- REQUISITI DEL COMPITO
Converti in una tabella Markdown le righe dei record dalla riga che contiene "brown pentagon: moved" alla riga che contiene "gray semicircle: moved 1 px left, 6", entrambe incluse, con le colonne "Numero" e "Riga del record". Ometti le immagini e le righe vuote, e numera le righe della tabella in ordine.

- RECORD FORNITI
=======
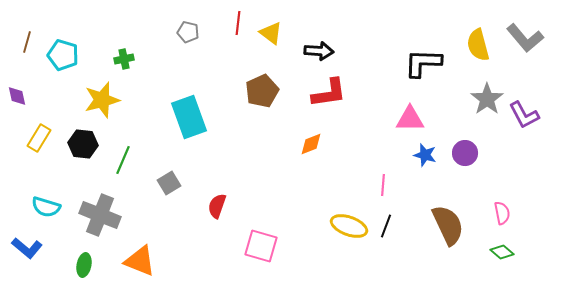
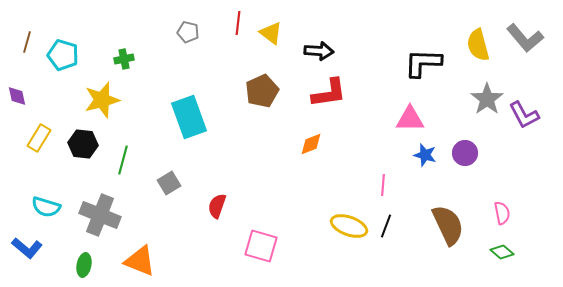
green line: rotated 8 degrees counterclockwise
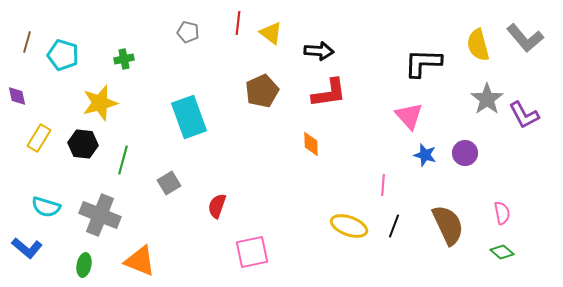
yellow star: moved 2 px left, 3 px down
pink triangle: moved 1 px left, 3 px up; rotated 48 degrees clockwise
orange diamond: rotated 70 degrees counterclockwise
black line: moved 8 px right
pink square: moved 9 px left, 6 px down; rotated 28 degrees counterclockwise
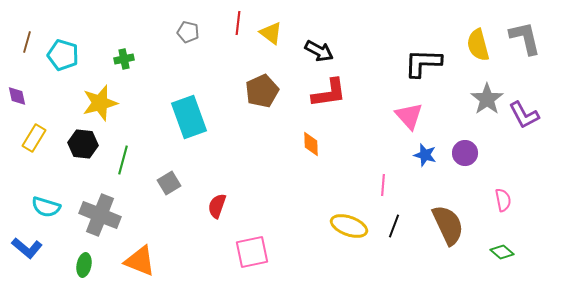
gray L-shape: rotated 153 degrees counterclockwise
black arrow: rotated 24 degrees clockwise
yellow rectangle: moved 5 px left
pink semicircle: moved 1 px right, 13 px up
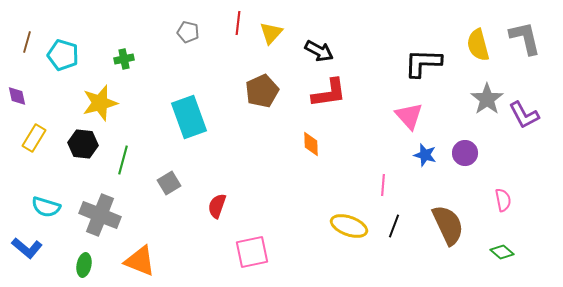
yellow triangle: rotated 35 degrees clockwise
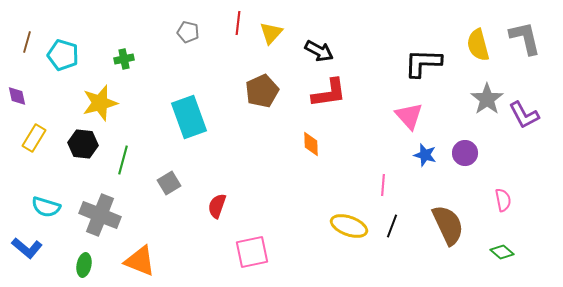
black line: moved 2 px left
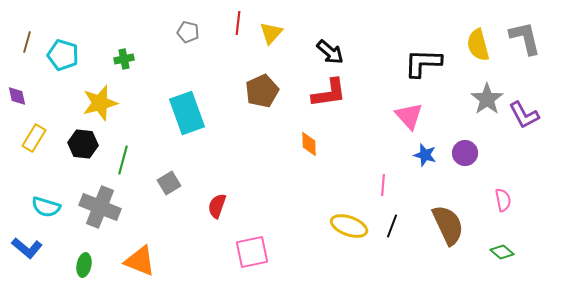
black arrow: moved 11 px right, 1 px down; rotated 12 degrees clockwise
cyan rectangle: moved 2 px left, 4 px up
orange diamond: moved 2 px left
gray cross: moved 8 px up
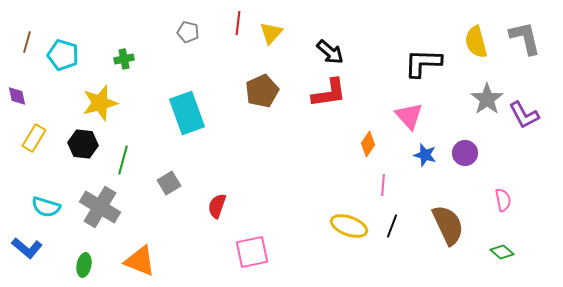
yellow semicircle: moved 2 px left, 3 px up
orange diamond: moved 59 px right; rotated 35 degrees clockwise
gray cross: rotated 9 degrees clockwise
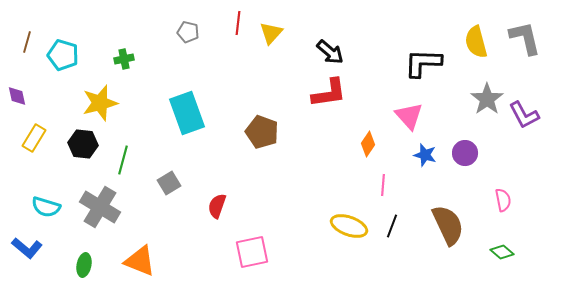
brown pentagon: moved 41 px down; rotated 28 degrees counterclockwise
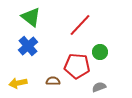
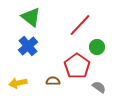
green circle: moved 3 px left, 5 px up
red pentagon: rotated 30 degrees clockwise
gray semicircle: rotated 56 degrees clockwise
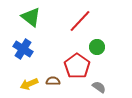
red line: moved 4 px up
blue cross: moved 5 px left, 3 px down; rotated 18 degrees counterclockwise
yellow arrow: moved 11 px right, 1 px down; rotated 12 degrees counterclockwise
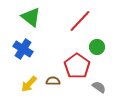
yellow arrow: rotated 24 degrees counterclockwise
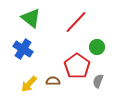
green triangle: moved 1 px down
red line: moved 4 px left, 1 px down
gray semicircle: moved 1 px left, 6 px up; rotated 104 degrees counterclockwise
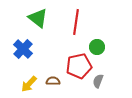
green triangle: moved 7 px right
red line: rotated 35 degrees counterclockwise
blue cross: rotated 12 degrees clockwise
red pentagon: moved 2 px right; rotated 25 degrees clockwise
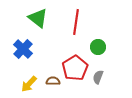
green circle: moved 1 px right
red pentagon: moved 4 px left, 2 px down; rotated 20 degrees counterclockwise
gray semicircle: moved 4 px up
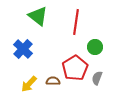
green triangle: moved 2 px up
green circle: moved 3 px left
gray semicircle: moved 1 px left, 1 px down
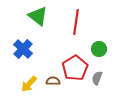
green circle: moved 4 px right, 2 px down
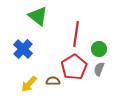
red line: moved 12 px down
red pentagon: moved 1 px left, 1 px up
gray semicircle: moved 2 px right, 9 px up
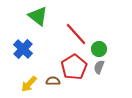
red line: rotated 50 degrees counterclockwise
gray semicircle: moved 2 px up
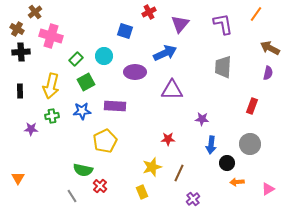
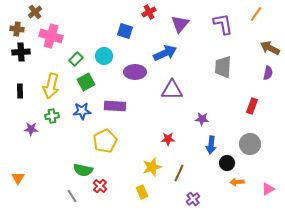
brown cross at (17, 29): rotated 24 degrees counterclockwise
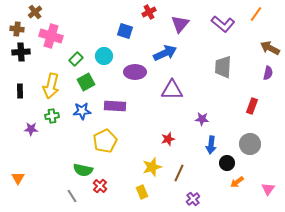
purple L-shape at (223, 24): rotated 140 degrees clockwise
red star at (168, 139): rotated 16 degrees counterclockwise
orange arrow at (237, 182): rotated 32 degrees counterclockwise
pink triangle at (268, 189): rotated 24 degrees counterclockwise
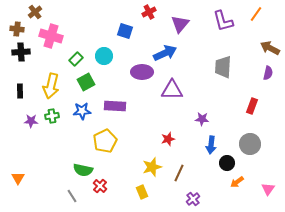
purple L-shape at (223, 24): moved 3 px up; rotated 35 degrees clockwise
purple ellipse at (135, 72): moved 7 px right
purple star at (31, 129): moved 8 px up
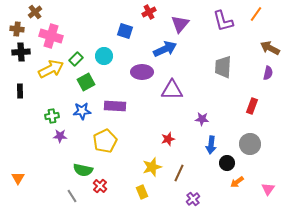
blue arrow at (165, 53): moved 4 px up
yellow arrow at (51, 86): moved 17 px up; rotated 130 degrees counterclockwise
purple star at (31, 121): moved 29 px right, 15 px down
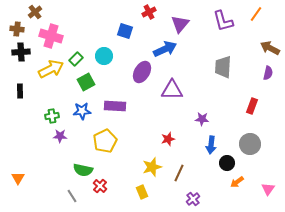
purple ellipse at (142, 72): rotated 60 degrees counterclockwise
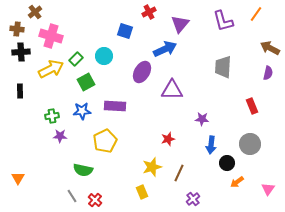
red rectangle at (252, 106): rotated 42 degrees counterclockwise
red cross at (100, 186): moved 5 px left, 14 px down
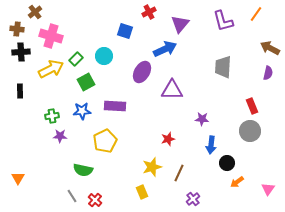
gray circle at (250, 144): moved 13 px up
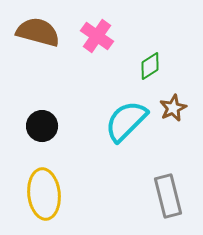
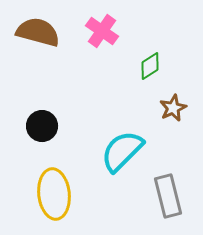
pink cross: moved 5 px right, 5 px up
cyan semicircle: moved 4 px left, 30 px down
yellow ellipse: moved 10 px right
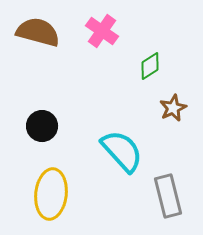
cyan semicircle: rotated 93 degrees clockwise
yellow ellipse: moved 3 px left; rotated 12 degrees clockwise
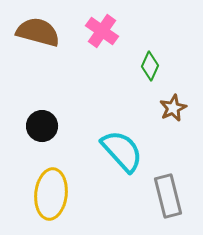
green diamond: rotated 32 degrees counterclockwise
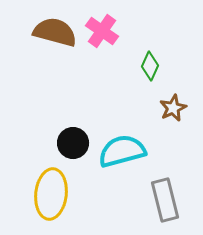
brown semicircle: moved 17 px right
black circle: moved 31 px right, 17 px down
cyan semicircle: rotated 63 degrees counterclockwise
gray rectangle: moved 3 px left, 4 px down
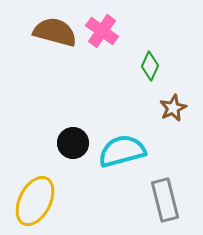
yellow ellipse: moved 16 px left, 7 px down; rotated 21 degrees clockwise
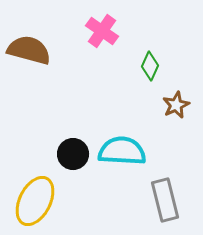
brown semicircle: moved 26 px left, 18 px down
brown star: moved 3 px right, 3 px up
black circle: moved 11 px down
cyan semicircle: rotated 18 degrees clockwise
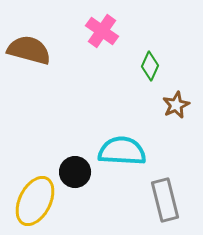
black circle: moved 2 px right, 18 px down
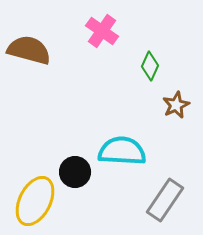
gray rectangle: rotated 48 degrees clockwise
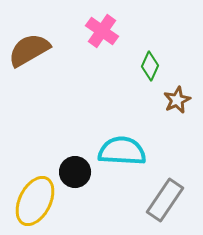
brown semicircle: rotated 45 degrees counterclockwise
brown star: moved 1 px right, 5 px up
=======
- RISULTATO DEL COMPITO
| Numero | Riga del record |
|---|---|
| 1 | brown pentagon: moved 41 px down; rotated 28 degrees counterclockwise |
| 2 | green circle: moved 3 px left, 5 px up |
| 3 | red pentagon: rotated 30 degrees clockwise |
| 4 | gray semicircle: rotated 56 degrees clockwise |
| 5 | red line: moved 4 px up |
| 6 | blue cross: moved 5 px left, 3 px down; rotated 18 degrees counterclockwise |
| 7 | yellow arrow: moved 11 px right, 1 px down; rotated 12 degrees counterclockwise |
| 8 | yellow arrow: rotated 24 degrees counterclockwise |
| 9 | green triangle: moved 1 px down |
| 10 | red line: moved 4 px left, 1 px down |
| 11 | gray semicircle: moved 1 px left, 6 px up; rotated 104 degrees counterclockwise |